-------- Data for processing --------
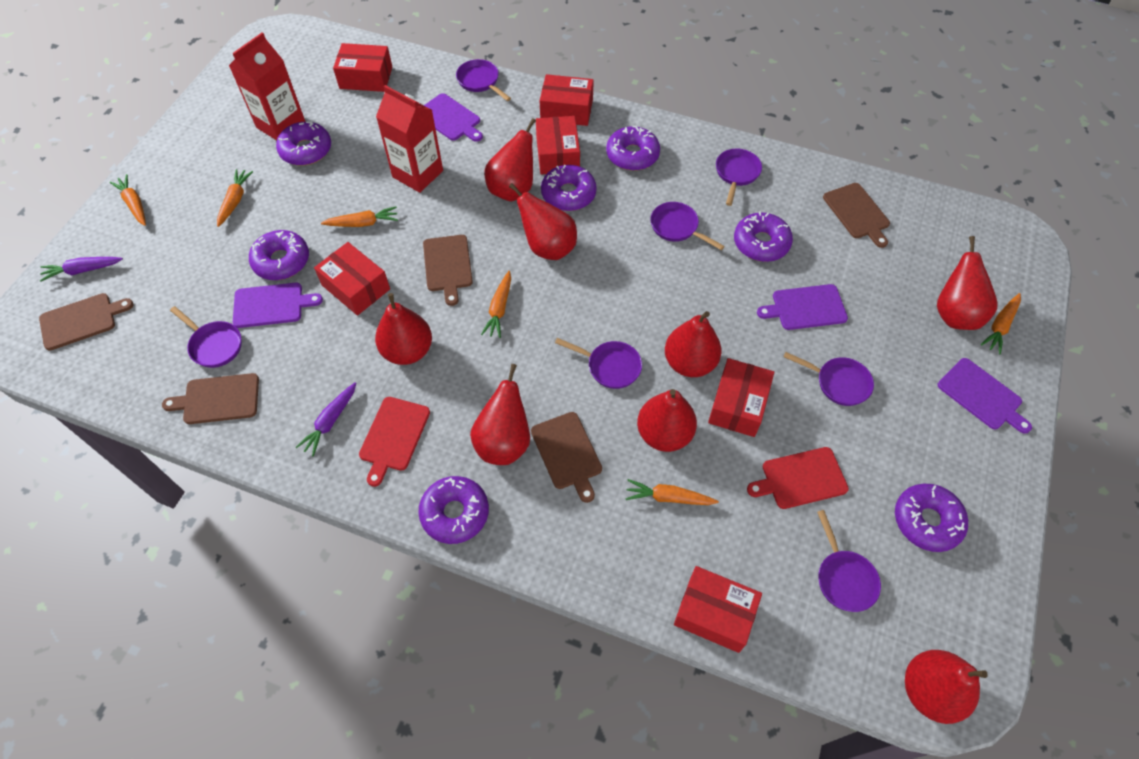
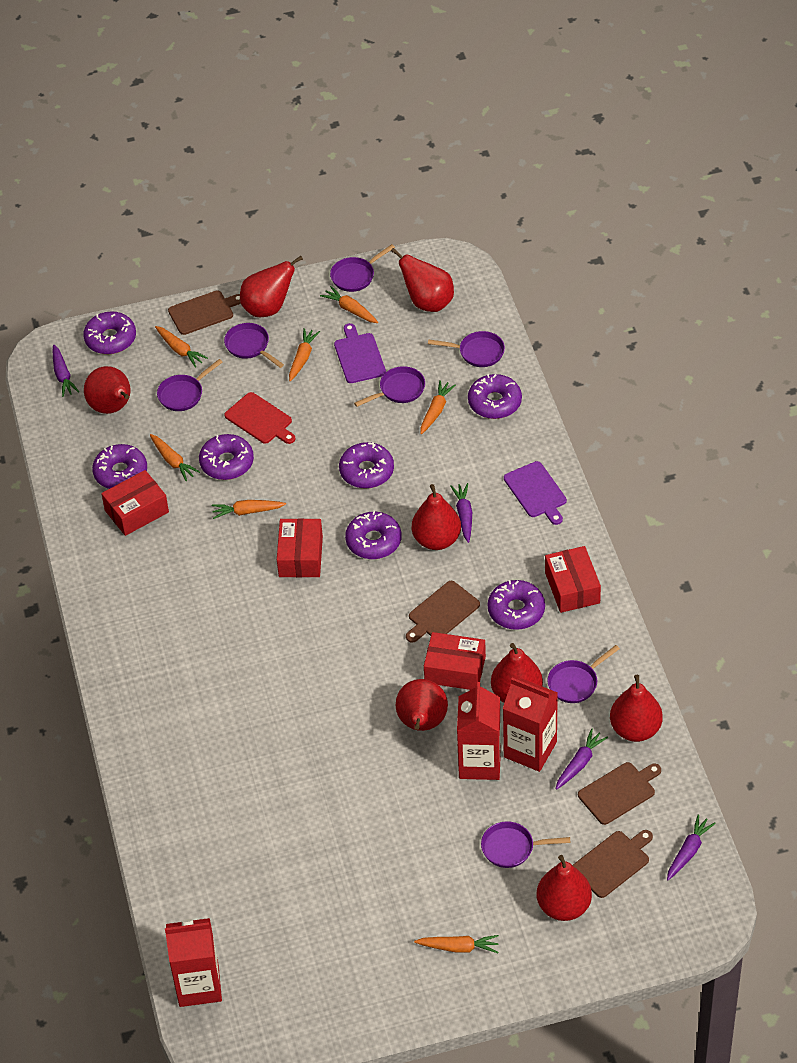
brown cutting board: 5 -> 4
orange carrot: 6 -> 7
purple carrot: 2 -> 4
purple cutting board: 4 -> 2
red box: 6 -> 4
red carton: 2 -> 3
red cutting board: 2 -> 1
--------
-------- Data for processing --------
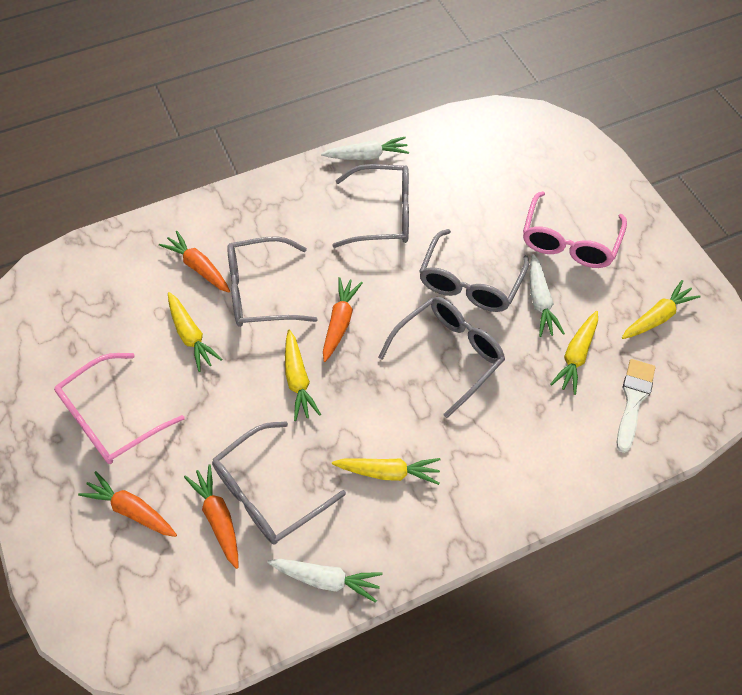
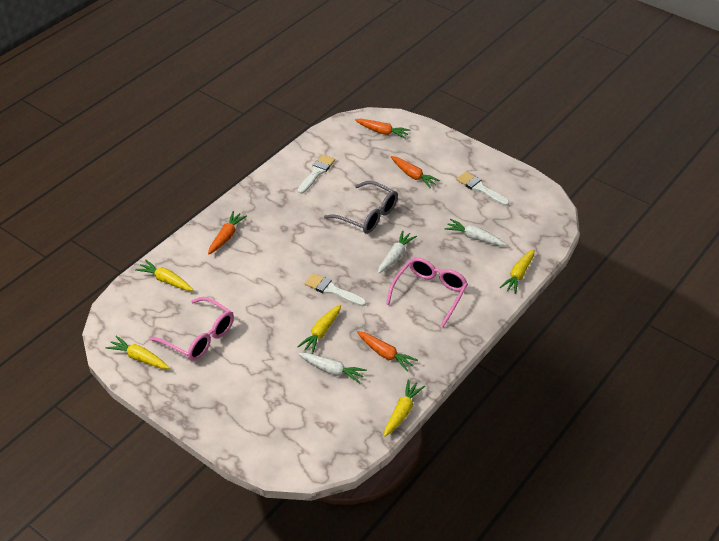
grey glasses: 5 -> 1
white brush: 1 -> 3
--------
Find the number of lines in the entries above that hold the string "purple", and write only that number.

◆ Answer to this task:
2